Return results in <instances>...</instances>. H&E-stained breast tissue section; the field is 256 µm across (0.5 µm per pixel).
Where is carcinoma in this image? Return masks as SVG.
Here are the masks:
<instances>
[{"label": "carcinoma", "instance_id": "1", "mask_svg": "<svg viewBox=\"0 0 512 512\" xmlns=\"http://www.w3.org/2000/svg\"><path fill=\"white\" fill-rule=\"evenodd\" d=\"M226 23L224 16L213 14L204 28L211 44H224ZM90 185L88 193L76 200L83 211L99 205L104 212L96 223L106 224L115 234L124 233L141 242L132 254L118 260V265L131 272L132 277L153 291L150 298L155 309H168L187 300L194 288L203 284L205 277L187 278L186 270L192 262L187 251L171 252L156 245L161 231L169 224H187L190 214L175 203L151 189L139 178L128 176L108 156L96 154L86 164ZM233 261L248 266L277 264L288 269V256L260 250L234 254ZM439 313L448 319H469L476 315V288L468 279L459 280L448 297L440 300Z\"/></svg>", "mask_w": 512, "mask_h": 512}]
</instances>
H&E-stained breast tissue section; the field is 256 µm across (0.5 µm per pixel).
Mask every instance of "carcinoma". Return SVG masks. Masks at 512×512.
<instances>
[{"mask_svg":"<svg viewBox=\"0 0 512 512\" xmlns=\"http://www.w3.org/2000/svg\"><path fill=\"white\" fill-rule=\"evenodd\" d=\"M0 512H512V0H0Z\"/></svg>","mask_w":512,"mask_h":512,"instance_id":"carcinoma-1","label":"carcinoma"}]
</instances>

--- Description of the task ---
Filter lines by "breast" and return each hit.

--- Output for this task ---
Return results in <instances>...</instances>. H&E-stained breast tissue section; the field is 256 µm across (0.5 µm per pixel).
H&E-stained breast tissue section; the field is 256 µm across (0.5 µm per pixel).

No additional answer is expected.